(Excerpted data begins)

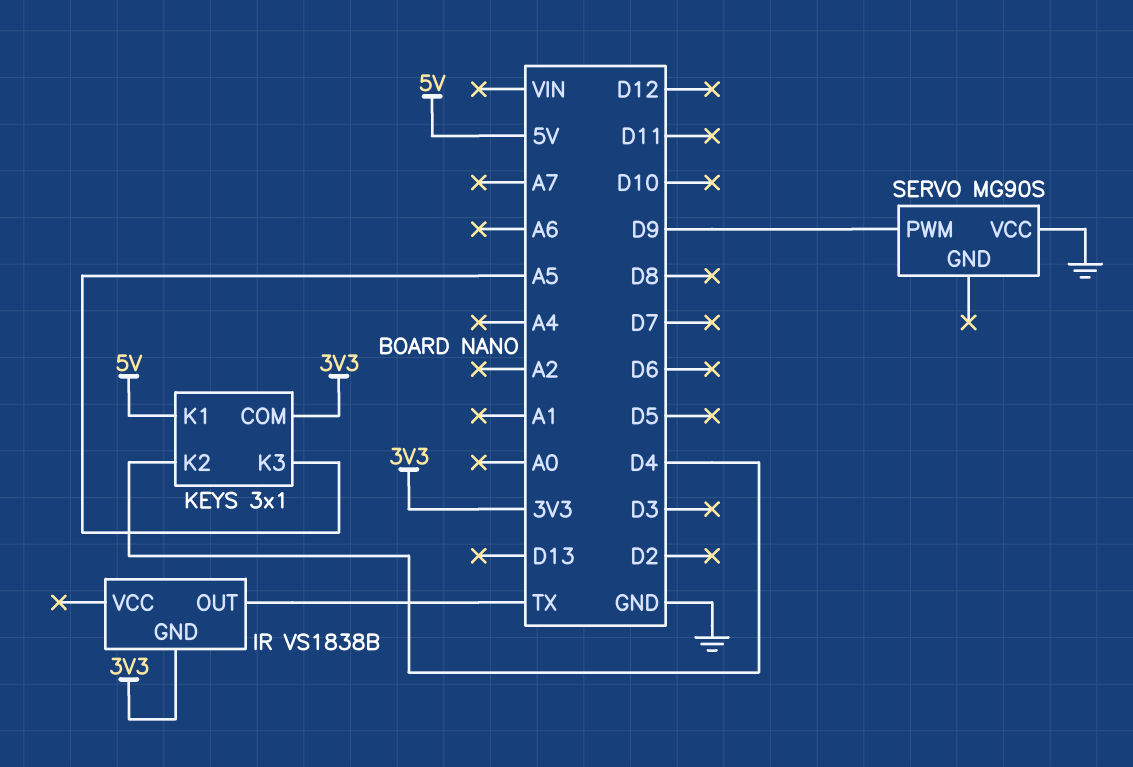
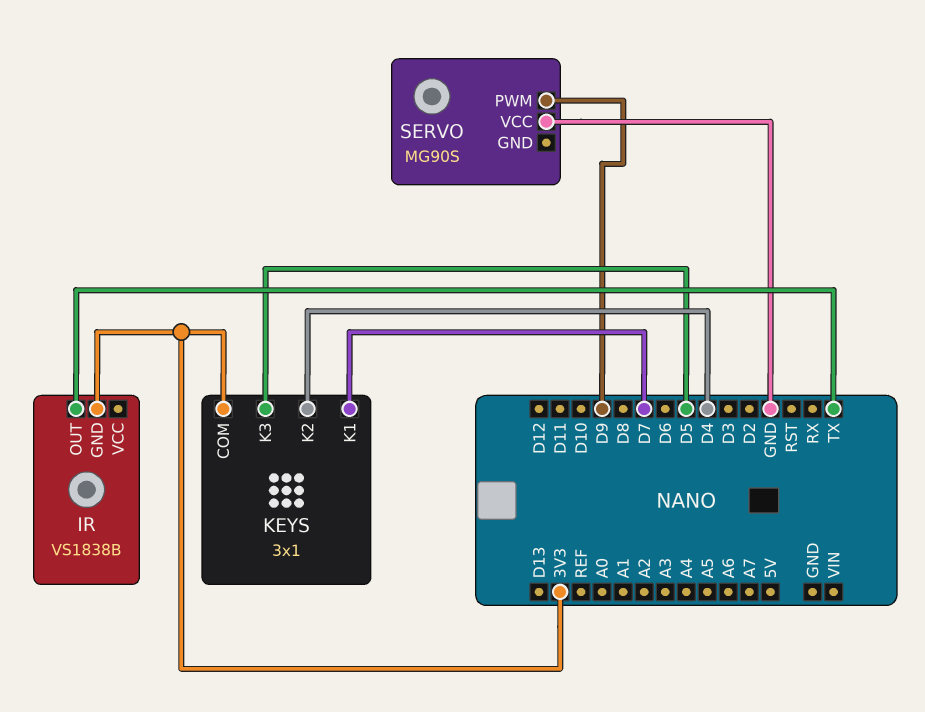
KEYS pin K1: 5V -> D7
KEYS pin K3: A5 -> D5

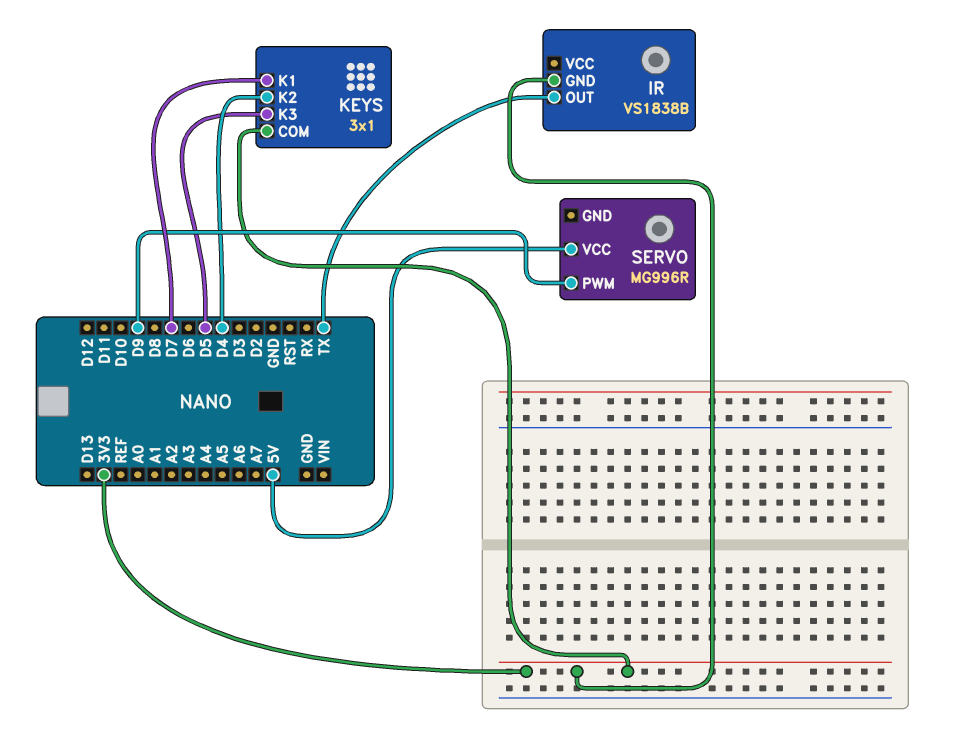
SERVO: MG90S -> MG996R
SERVO pin VCC: GND -> 5V

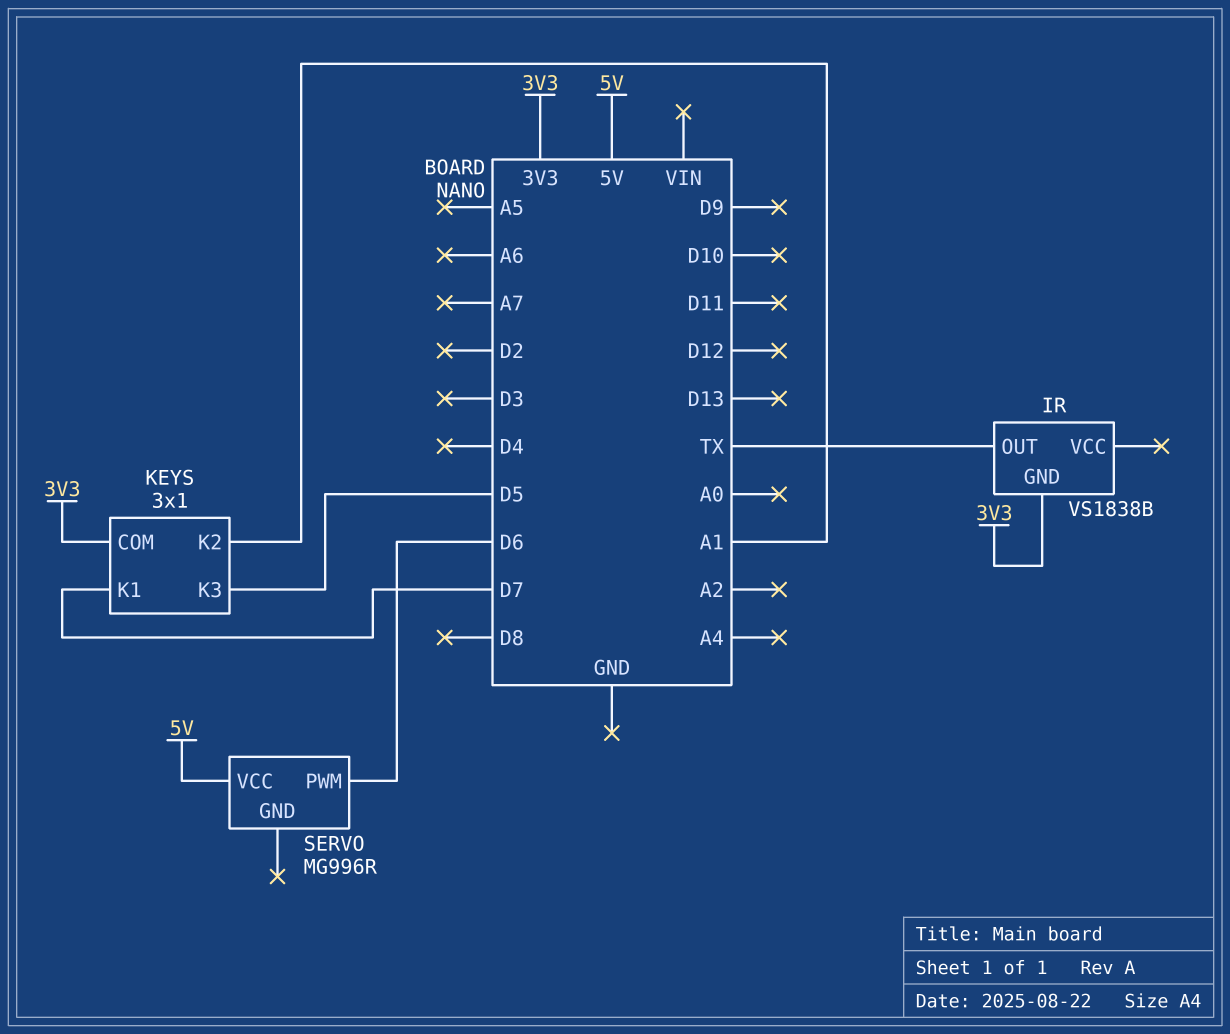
KEYS pin K2: D4 -> A1
SERVO pin PWM: D9 -> D6

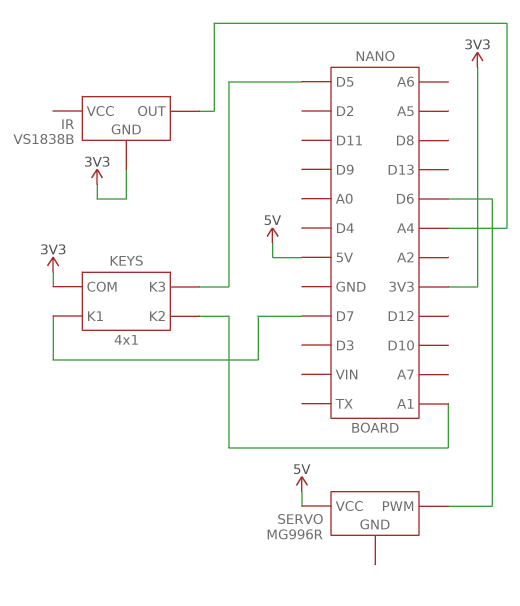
IR pin OUT: TX -> A4
KEYS: 3x1 -> 4x1

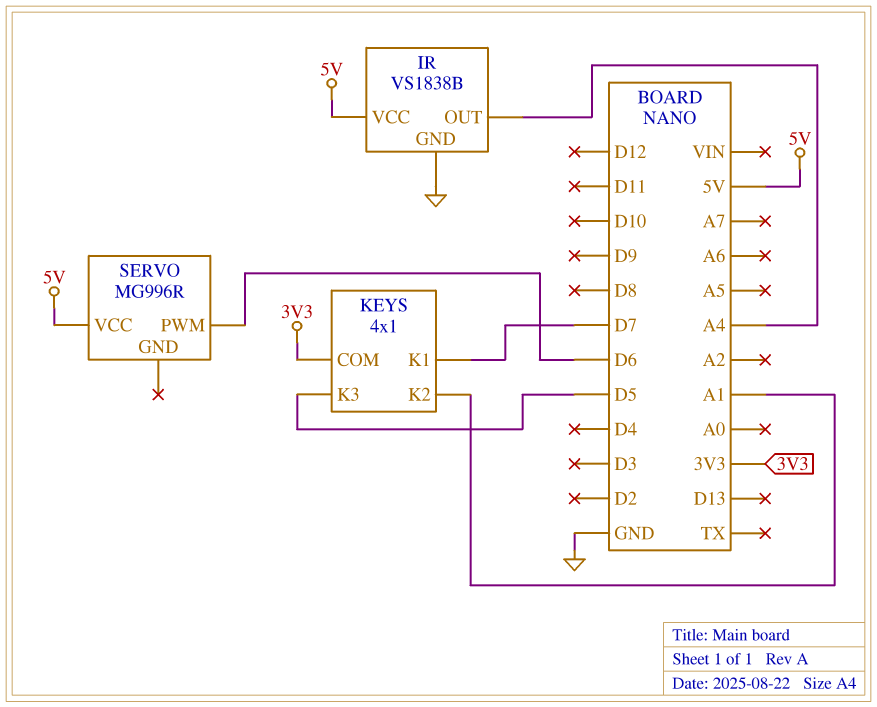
IR pin GND: 3V3 -> GND
IR pin VCC: none -> 5V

(Excerpted data ends)

> Required action
For this exercise, copy the entries above exactly and skip any picture.

> Answer below
KEYS pin K1: 5V -> D7
KEYS pin K3: A5 -> D5

SERVO: MG90S -> MG996R
SERVO pin VCC: GND -> 5V

KEYS pin K2: D4 -> A1
SERVO pin PWM: D9 -> D6

IR pin OUT: TX -> A4
KEYS: 3x1 -> 4x1

IR pin GND: 3V3 -> GND
IR pin VCC: none -> 5V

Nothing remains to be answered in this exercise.